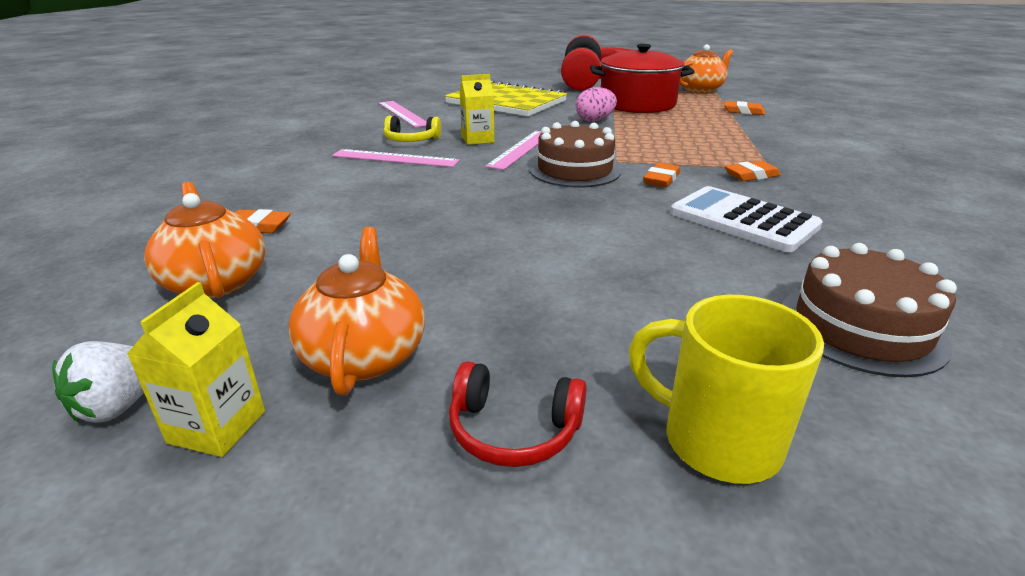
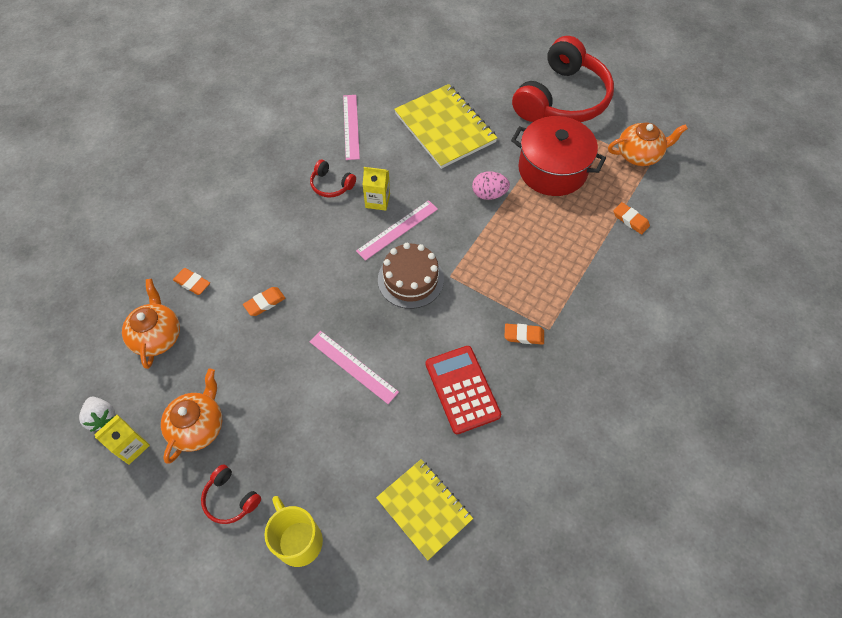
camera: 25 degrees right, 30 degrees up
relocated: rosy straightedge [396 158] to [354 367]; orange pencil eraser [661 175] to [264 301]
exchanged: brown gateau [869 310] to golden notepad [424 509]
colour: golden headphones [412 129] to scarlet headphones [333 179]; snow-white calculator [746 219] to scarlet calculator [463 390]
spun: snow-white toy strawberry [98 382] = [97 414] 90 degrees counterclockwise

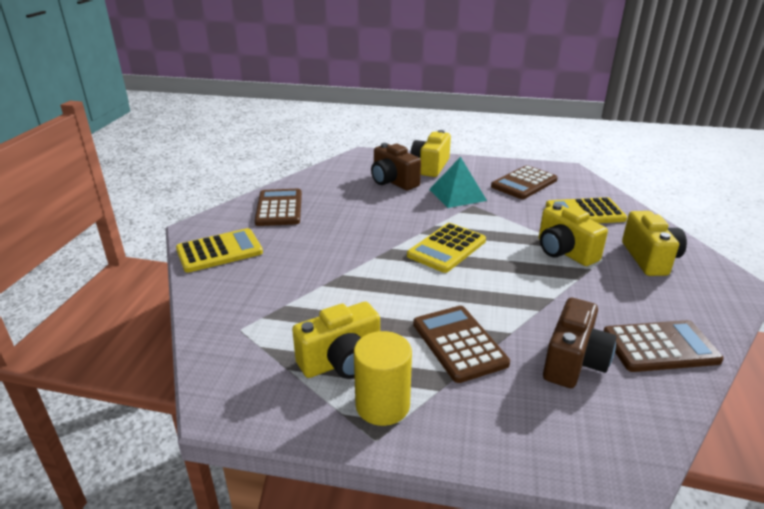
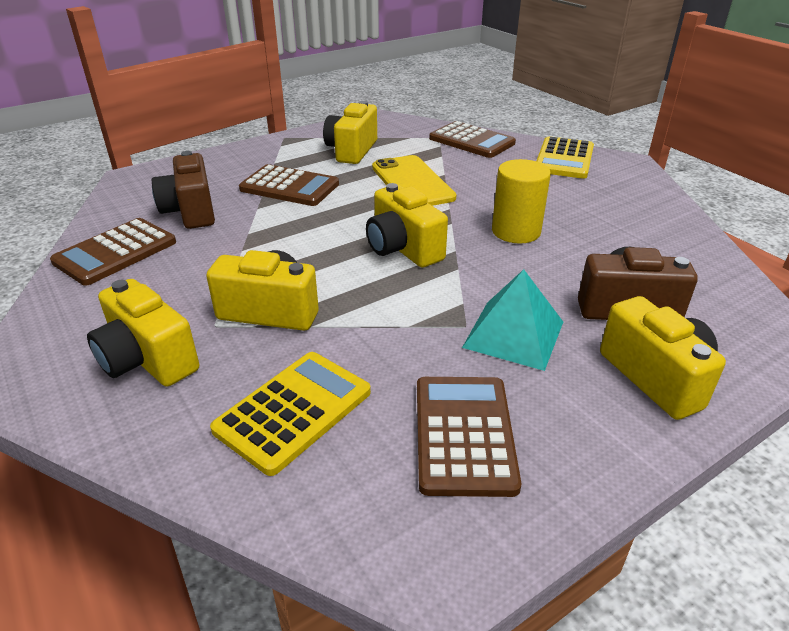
camera: 135 degrees right, 5 degrees up
appeared: golden mobile phone [414 180]
relocated: brown calculator [278 207] to [472 139]; golden cylinder shape [383 378] to [521 201]
exchanged: golden calculator [446 248] to golden compact camera [407 225]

- - -

Work request: Apart from the pictures, which are to be omitted, every record must be transcribed exactly.

Exercise answer:
camera: 25 degrees right, 30 degrees up
relocated: rosy straightedge [396 158] to [354 367]; orange pencil eraser [661 175] to [264 301]
exchanged: brown gateau [869 310] to golden notepad [424 509]
colour: golden headphones [412 129] to scarlet headphones [333 179]; snow-white calculator [746 219] to scarlet calculator [463 390]
spun: snow-white toy strawberry [98 382] = [97 414] 90 degrees counterclockwise

camera: 135 degrees right, 5 degrees up
appeared: golden mobile phone [414 180]
relocated: brown calculator [278 207] to [472 139]; golden cylinder shape [383 378] to [521 201]
exchanged: golden calculator [446 248] to golden compact camera [407 225]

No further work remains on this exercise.